◆ **Exercise details**
Starting at the line that contains "mouse (green) 562,205", transcribe each line exactly through the last line of the data. Include nothing else.

◆ **Available data**
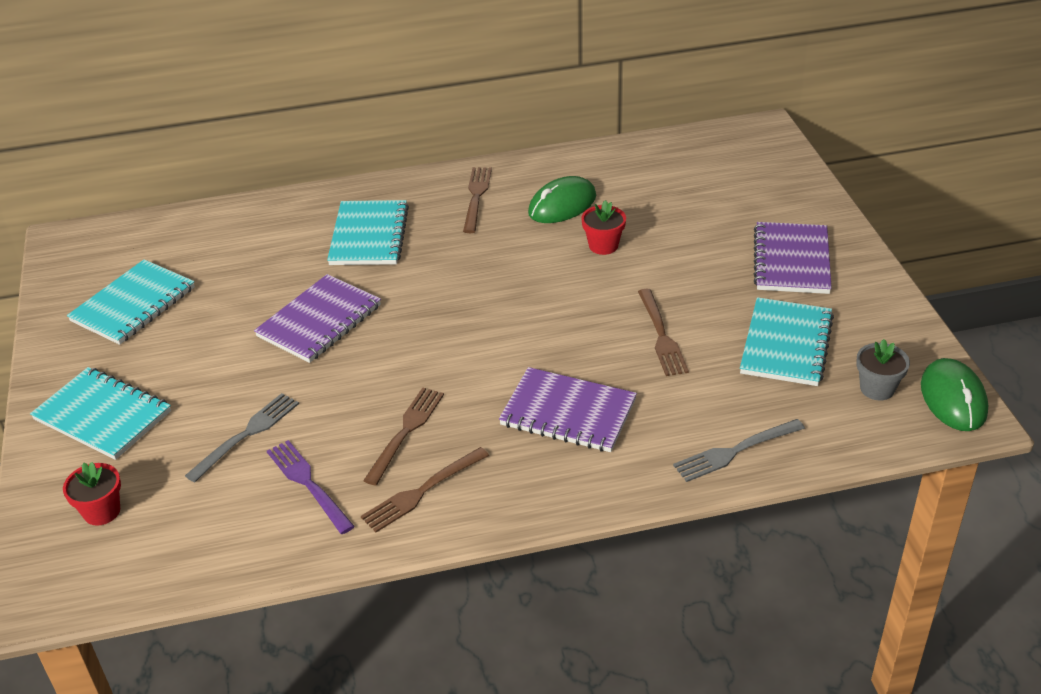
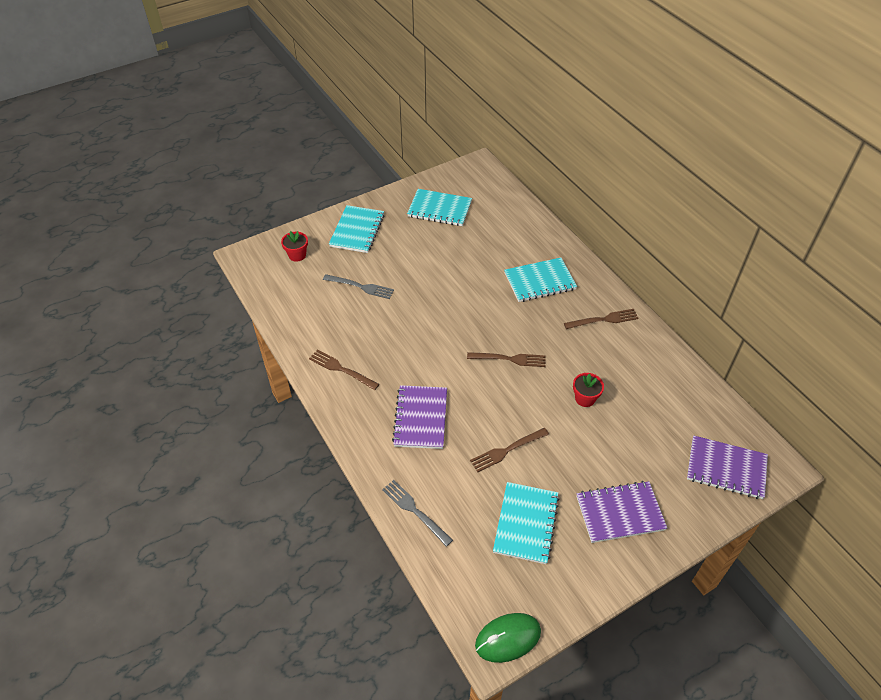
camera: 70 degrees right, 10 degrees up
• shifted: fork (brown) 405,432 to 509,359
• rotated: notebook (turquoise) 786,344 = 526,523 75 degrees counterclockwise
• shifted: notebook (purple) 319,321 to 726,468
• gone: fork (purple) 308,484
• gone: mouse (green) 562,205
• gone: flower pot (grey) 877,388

◆ **Exercise solution**
• gone: mouse (green) 562,205
• gone: flower pot (grey) 877,388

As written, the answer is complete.